● WHAT YOU ARE ASKED TO DO
Print the listing exactly as it stands, and skip any pictures in it.

● INFORMATION GIVEN

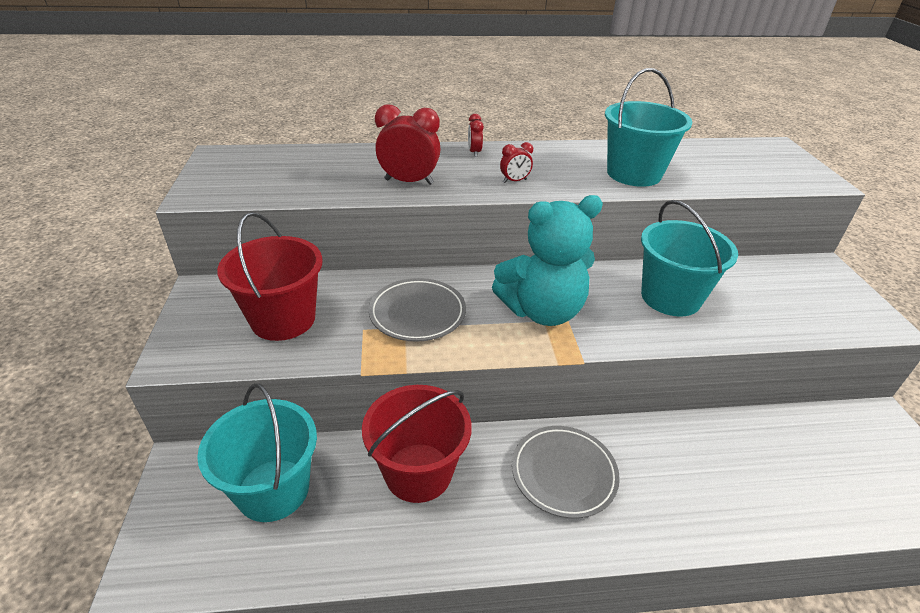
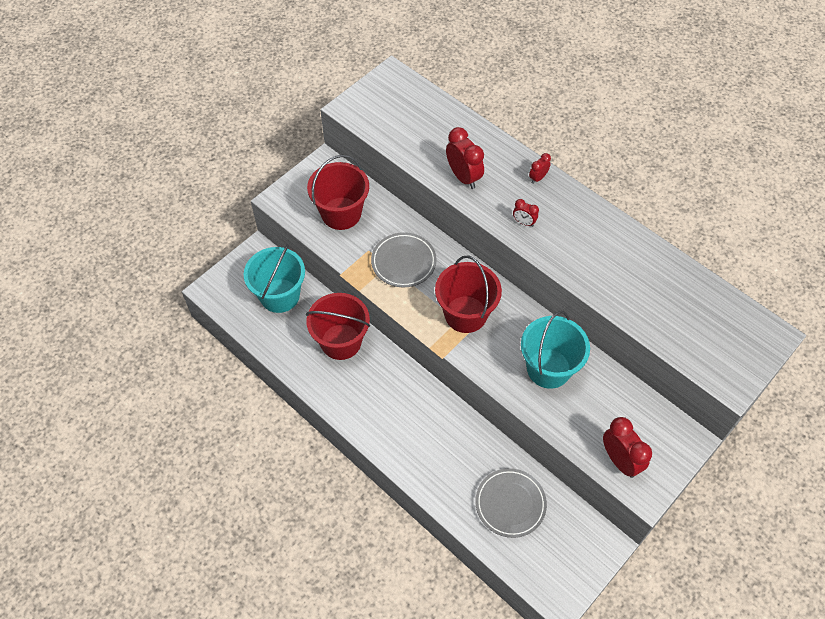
camera: 50 degrees right, 20 degrees up
(542, 311) = (465, 314): turquoise teddy bear -> red bucket
(563, 473) = (399, 401): grey plate -> grey plate (510, 504)
(634, 174) = (609, 274): turquoise bucket -> none
(829, 317) = (620, 460): none -> red clock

● WRITTEN RESPONSE
camera: 50 degrees right, 20 degrees up
(542, 311) = (465, 314): turquoise teddy bear -> red bucket
(563, 473) = (399, 401): grey plate -> grey plate (510, 504)
(634, 174) = (609, 274): turquoise bucket -> none
(829, 317) = (620, 460): none -> red clock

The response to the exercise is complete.